**What to produce**: Write every record out again exactly as given.

**The data**:
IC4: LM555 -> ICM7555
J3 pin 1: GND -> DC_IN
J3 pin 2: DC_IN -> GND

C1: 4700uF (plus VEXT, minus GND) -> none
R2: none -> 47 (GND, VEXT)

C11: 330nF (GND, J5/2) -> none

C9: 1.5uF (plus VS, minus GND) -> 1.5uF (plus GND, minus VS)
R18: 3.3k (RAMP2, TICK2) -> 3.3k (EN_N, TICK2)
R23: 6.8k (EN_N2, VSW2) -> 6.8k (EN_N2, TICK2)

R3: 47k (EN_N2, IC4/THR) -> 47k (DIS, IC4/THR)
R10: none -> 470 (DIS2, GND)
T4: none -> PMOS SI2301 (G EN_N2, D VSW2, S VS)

**Completed task**:
IC4: LM555 -> ICM7555
J3 pin 1: GND -> DC_IN
J3 pin 2: DC_IN -> GND

C1: 4700uF (plus VEXT, minus GND) -> none
R2: none -> 47 (GND, VEXT)

C11: 330nF (GND, J5/2) -> none

C9: 1.5uF (plus VS, minus GND) -> 1.5uF (plus GND, minus VS)
R18: 3.3k (RAMP2, TICK2) -> 3.3k (EN_N, TICK2)
R23: 6.8k (EN_N2, VSW2) -> 6.8k (EN_N2, TICK2)

R3: 47k (EN_N2, IC4/THR) -> 47k (DIS, IC4/THR)
R10: none -> 470 (DIS2, GND)
T4: none -> PMOS SI2301 (G EN_N2, D VSW2, S VS)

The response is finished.